* **What is expected**:
Write out, word for word, every line in the data below from the one containing "(292, 260) = (420, 196): pink" to the one containing "(729, 562) = (88, 148): brown", both of them included.

Segment Start: Listed entries

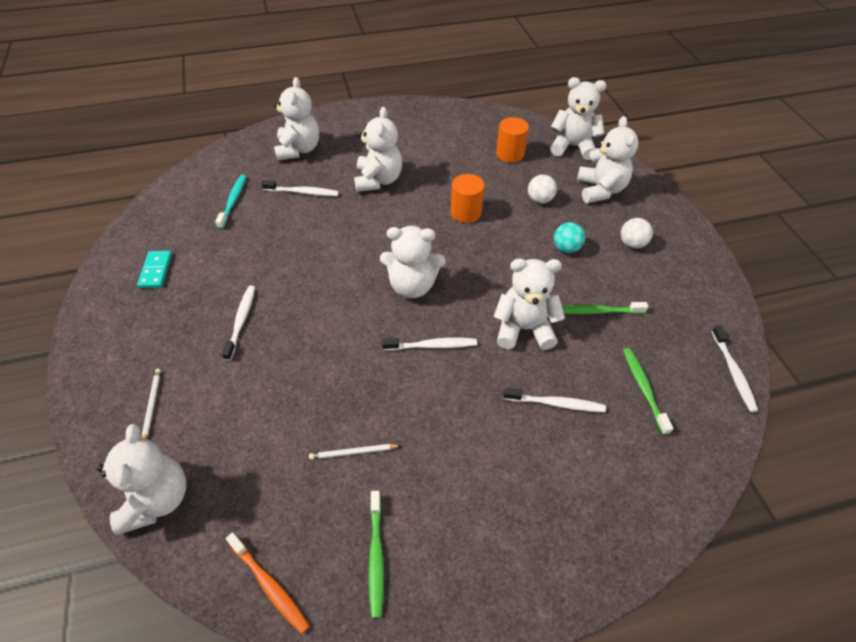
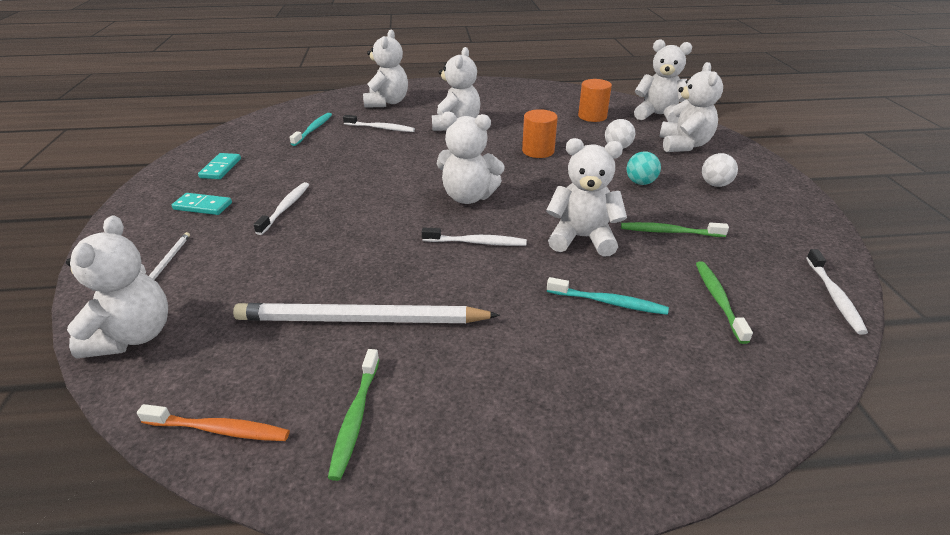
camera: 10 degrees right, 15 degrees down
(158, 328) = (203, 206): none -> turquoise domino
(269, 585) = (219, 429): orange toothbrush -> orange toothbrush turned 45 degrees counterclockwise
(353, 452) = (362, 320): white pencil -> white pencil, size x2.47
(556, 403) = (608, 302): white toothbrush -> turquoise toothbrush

Segment End: Listed entries
Segment Start: Listed entries

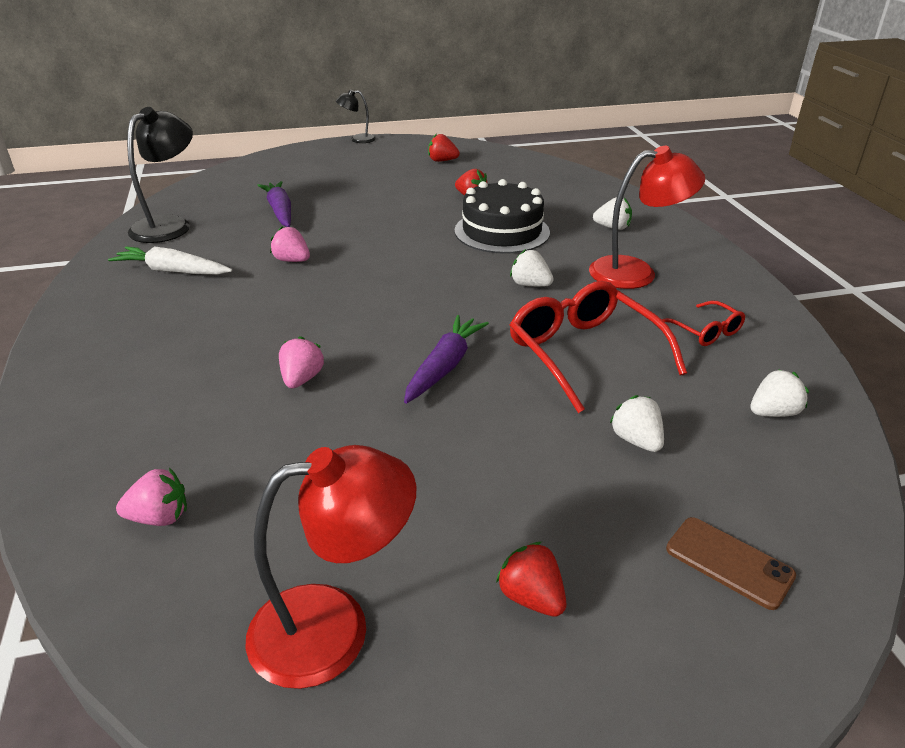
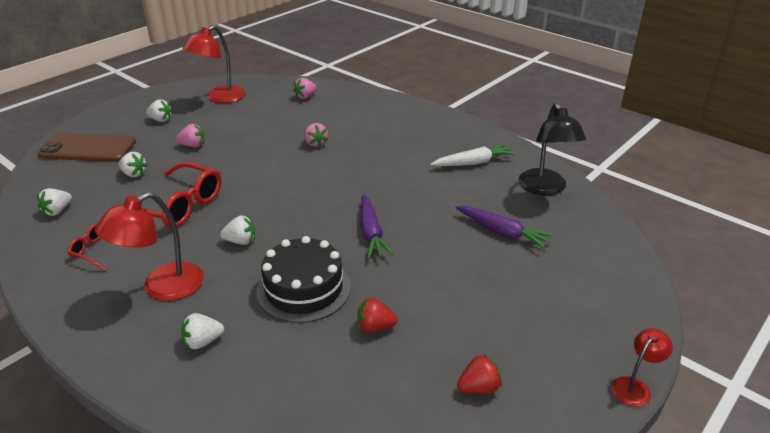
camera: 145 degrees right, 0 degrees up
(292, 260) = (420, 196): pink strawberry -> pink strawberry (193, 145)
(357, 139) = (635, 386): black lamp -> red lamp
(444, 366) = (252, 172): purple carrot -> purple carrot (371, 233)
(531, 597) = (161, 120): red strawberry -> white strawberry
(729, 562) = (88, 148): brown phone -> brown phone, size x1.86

Segment End: Listed entries

* **Your response**:
(292, 260) = (420, 196): pink strawberry -> pink strawberry (193, 145)
(357, 139) = (635, 386): black lamp -> red lamp
(444, 366) = (252, 172): purple carrot -> purple carrot (371, 233)
(531, 597) = (161, 120): red strawberry -> white strawberry
(729, 562) = (88, 148): brown phone -> brown phone, size x1.86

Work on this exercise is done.